# TASK REQUIREMENTS
Go through the data below and report how many lines contain "grey"; the reply holds only that number.

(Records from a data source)
- - -

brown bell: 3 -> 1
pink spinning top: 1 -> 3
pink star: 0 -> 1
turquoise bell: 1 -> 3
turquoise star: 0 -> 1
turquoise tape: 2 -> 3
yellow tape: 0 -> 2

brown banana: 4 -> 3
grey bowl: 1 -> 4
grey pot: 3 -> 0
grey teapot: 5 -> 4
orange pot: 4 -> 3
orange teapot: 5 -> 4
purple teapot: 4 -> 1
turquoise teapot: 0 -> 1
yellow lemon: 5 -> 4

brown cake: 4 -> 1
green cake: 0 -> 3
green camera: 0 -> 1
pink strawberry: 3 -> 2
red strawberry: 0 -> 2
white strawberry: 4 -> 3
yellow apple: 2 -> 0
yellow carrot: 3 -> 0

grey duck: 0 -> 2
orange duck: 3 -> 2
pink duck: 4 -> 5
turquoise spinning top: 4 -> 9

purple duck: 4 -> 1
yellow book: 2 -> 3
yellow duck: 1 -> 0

- - -

# RESPONSE BOX
4